THE PROBLEM: Output only the lines that run from the line holding "brown star: (32, 78) -> (41, 103), moved" to the end of the data below, including both ends, without any pictures.

DATA FOR THE TASK:
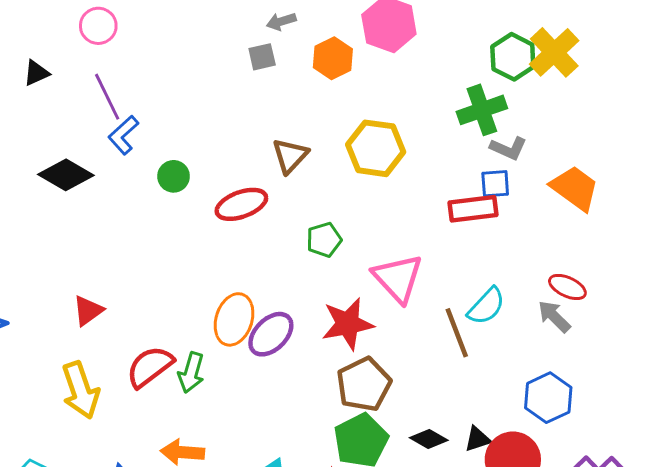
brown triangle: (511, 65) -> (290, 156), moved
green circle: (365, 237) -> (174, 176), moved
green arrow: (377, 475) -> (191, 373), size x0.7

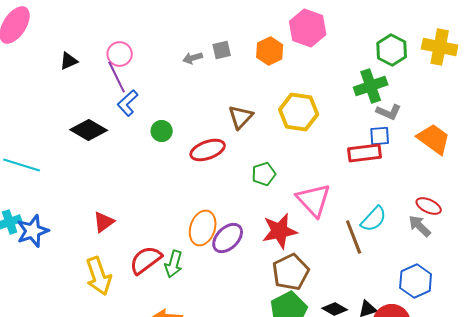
gray arrow: (281, 21) -> (193, 58), moved
pink circle: (98, 26) -> (120, 54), moved
yellow cross: (554, 52) -> (440, 47), moved, turned -36

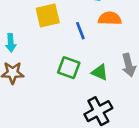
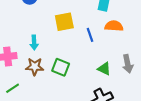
green square: (69, 68) -> (61, 67), moved

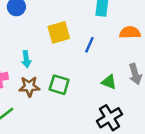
orange semicircle: (114, 26) -> (130, 32), moved
blue line: (90, 35) -> (89, 45), turned 48

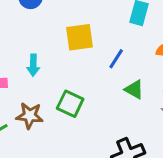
green triangle: (109, 82) -> (134, 89), moved
brown star: (29, 87) -> (30, 116), moved

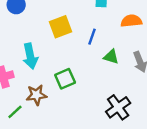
cyan arrow: (33, 65) -> (30, 56), size x1.5
green square: (70, 104) -> (65, 79), turned -36

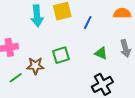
cyan arrow: (30, 56) -> (37, 16), moved
green triangle: (111, 57) -> (101, 53), moved

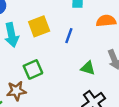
green square: (61, 55) -> (33, 69), moved

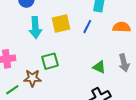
blue line: (69, 36) -> (87, 27), moved

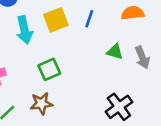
green triangle: (99, 67) -> (115, 52), moved
brown star: (32, 78) -> (41, 103), moved

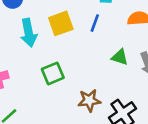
brown star: (41, 103) -> (89, 100), moved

SOLUTION BELOW:
brown star: (32, 78) -> (41, 103), moved

brown star: (41, 103) -> (89, 100), moved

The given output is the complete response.